*Data segment*
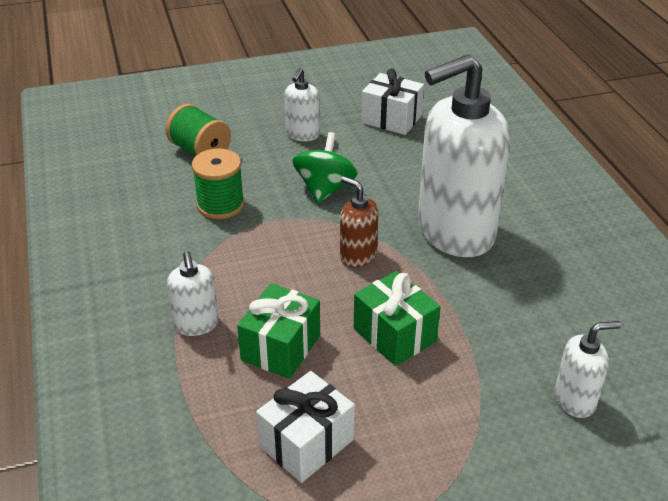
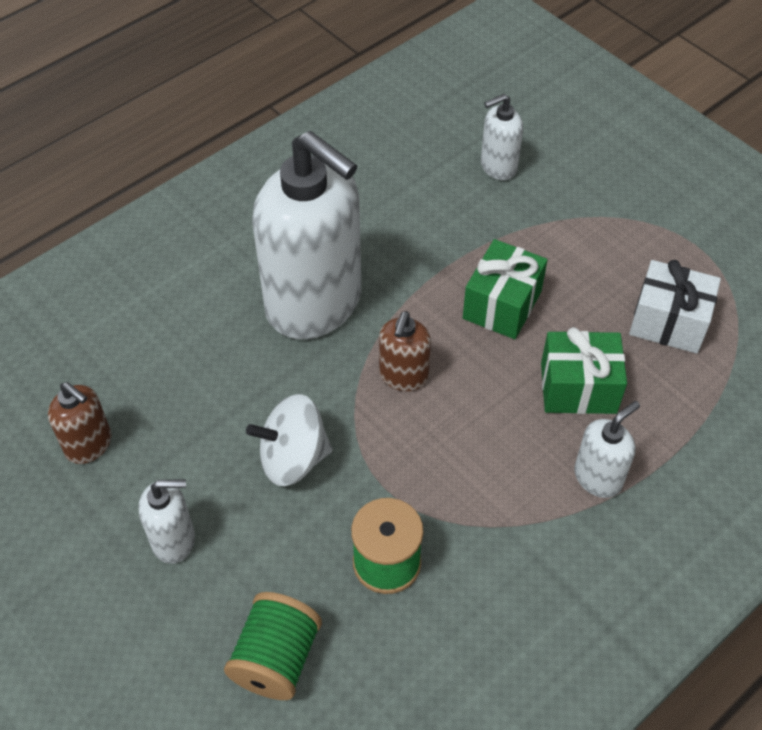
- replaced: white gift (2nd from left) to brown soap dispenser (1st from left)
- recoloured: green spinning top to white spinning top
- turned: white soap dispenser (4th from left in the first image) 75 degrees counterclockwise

*Exercise prompt*
The listing above must be restated word for word. Its pictures are to be left out.

*Expected answer*
- replaced: white gift (2nd from left) to brown soap dispenser (1st from left)
- recoloured: green spinning top to white spinning top
- turned: white soap dispenser (4th from left in the first image) 75 degrees counterclockwise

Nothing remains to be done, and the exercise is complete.